What is needed here is an exact repetition of the records below, beginning at the line that has "C209: 680uF (plus" and stopping after the line that has "L5: 1uH (BUF, DGND) -> 1uH (DGND, OUT)".

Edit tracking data
■ ■ ■ ■ ■ ■ ■
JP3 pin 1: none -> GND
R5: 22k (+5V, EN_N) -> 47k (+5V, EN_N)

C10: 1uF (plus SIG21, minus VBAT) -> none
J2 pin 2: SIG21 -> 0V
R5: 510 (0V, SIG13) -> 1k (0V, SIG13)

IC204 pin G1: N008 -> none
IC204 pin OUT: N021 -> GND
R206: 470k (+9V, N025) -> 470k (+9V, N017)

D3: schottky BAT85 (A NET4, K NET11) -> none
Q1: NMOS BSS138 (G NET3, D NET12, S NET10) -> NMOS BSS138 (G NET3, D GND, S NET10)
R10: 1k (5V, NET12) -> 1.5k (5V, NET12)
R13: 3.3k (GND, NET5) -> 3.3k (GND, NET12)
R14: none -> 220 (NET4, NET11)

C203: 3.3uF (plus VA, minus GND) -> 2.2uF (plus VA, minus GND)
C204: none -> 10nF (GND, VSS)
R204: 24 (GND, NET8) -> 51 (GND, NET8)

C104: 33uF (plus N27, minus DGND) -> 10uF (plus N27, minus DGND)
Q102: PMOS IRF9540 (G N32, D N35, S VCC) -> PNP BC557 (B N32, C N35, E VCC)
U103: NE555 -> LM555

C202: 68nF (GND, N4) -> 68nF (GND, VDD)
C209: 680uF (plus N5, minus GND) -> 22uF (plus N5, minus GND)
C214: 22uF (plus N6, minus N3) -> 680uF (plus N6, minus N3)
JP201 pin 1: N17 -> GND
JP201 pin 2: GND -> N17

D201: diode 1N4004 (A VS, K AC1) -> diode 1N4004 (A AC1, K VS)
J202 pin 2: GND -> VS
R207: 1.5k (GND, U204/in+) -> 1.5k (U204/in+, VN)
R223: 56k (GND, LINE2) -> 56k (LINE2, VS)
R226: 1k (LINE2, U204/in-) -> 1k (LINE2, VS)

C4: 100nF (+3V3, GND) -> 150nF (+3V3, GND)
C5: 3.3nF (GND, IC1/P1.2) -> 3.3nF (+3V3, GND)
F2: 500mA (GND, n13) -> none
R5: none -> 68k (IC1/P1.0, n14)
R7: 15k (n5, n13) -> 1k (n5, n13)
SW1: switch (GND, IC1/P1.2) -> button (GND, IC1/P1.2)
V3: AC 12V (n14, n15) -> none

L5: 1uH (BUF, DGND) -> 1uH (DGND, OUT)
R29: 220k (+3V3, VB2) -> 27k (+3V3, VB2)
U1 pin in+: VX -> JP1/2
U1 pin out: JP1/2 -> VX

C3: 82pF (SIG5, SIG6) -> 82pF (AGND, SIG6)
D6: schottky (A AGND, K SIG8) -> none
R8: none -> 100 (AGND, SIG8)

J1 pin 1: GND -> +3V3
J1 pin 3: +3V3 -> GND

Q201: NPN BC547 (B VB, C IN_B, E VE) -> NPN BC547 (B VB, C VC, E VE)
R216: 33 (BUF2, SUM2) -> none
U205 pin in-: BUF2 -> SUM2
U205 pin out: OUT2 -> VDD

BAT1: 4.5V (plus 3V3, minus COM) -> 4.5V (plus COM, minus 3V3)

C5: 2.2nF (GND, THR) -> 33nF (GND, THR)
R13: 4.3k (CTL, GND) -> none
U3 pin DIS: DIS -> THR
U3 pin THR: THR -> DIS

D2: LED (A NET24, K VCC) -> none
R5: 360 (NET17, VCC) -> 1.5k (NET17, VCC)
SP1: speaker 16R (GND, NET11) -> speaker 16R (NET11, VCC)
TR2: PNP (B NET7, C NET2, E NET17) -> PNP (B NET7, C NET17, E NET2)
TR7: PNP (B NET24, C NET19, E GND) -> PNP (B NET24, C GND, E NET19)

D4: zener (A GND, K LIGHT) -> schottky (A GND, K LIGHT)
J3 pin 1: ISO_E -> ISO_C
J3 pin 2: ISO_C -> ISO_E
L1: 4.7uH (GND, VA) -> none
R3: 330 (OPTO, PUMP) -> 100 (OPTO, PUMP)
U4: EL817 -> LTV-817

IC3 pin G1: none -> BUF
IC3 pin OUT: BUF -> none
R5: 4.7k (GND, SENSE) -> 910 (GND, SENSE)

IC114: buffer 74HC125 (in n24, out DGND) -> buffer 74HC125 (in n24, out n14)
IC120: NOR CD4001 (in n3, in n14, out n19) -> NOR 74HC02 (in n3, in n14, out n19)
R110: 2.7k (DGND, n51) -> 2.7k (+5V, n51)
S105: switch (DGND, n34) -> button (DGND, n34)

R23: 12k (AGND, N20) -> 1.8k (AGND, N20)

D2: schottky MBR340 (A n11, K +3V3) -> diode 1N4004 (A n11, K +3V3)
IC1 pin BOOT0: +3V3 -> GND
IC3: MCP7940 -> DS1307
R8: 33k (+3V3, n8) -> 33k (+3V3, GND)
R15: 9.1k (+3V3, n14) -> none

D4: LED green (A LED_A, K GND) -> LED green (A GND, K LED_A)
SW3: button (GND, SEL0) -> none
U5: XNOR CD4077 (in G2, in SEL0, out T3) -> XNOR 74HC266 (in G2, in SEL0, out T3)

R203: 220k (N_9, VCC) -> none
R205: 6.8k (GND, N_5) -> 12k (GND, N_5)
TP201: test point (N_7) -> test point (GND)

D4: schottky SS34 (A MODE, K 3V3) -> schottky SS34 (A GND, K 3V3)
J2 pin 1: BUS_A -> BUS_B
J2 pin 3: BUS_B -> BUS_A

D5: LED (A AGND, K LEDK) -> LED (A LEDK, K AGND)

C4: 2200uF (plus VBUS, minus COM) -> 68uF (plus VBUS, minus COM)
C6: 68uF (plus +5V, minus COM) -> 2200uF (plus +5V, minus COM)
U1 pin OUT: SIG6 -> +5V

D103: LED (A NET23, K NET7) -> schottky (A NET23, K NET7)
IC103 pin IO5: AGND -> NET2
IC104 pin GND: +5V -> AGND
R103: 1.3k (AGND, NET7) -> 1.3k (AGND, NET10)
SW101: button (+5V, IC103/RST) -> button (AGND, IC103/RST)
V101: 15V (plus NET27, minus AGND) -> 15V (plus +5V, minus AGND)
■ ■ ■ ■ ■ ■ ■
### Written response
C209: 680uF (plus N5, minus GND) -> 22uF (plus N5, minus GND)
C214: 22uF (plus N6, minus N3) -> 680uF (plus N6, minus N3)
JP201 pin 1: N17 -> GND
JP201 pin 2: GND -> N17

D201: diode 1N4004 (A VS, K AC1) -> diode 1N4004 (A AC1, K VS)
J202 pin 2: GND -> VS
R207: 1.5k (GND, U204/in+) -> 1.5k (U204/in+, VN)
R223: 56k (GND, LINE2) -> 56k (LINE2, VS)
R226: 1k (LINE2, U204/in-) -> 1k (LINE2, VS)

C4: 100nF (+3V3, GND) -> 150nF (+3V3, GND)
C5: 3.3nF (GND, IC1/P1.2) -> 3.3nF (+3V3, GND)
F2: 500mA (GND, n13) -> none
R5: none -> 68k (IC1/P1.0, n14)
R7: 15k (n5, n13) -> 1k (n5, n13)
SW1: switch (GND, IC1/P1.2) -> button (GND, IC1/P1.2)
V3: AC 12V (n14, n15) -> none

L5: 1uH (BUF, DGND) -> 1uH (DGND, OUT)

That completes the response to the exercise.